§ **MATERIAL PROVIDED**:
-*-*-

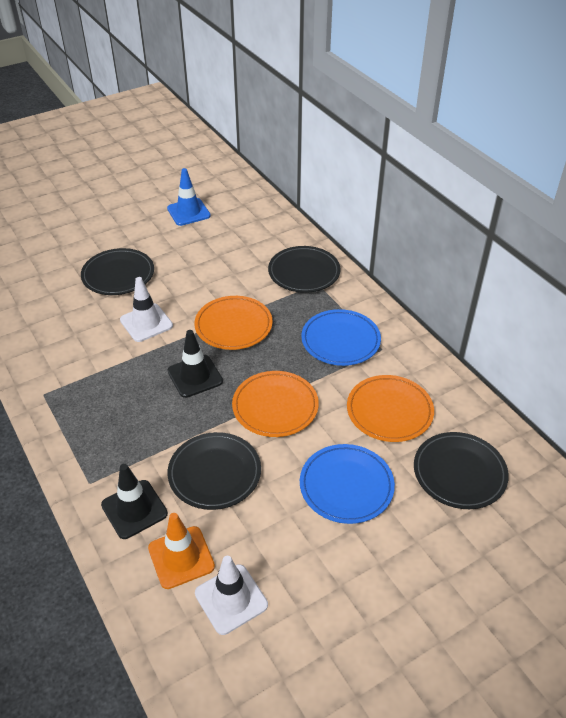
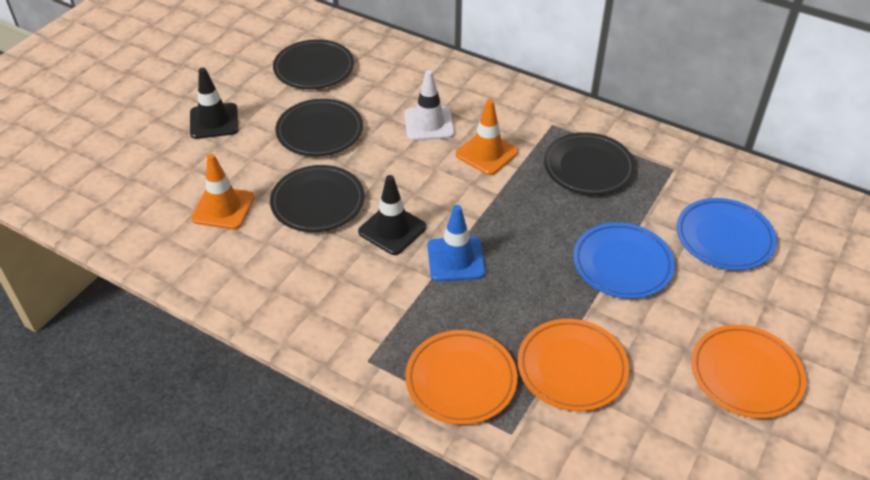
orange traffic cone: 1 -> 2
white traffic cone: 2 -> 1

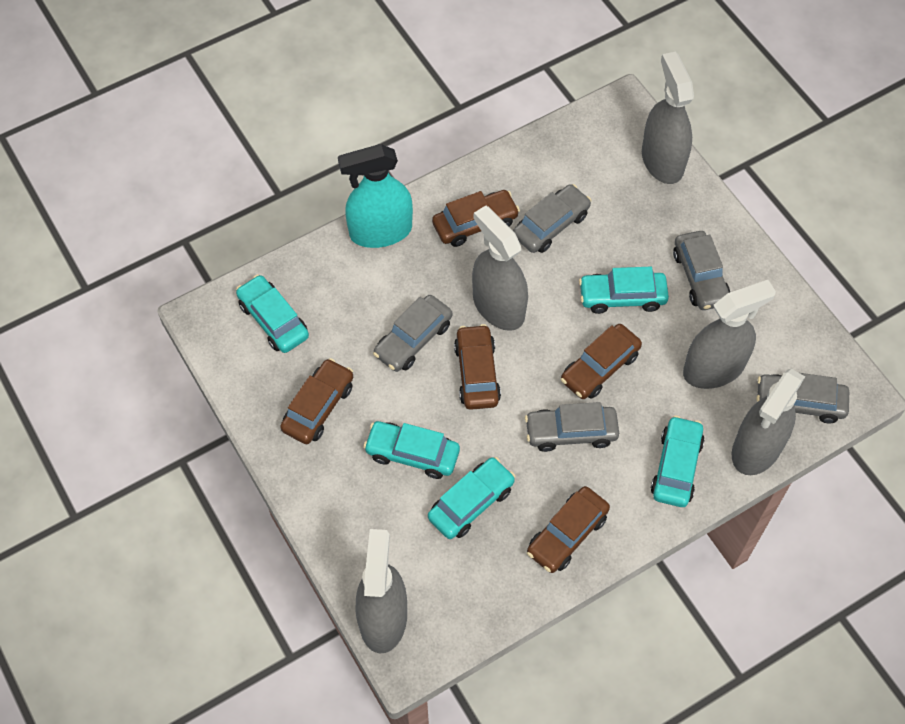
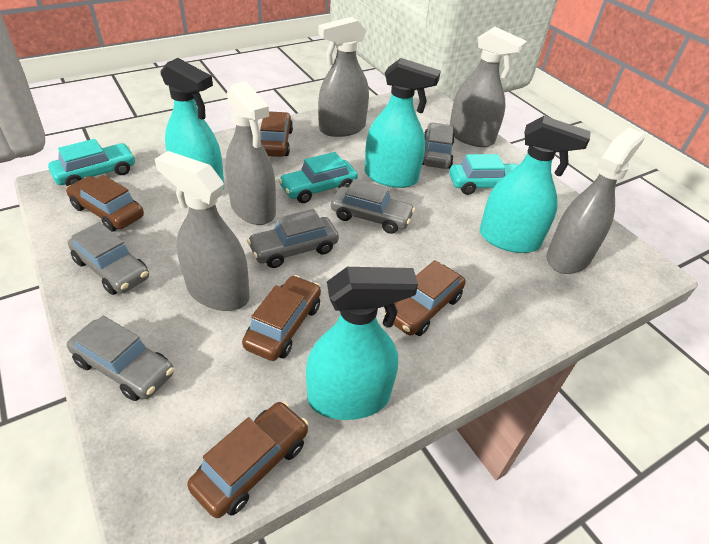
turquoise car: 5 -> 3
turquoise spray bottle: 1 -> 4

-*-*-

Go through the listing above and write it out again exactly, dropping the pictures.

§ **EXERCISE SOLUTION**:
orange traffic cone: 1 -> 2
white traffic cone: 2 -> 1

turquoise car: 5 -> 3
turquoise spray bottle: 1 -> 4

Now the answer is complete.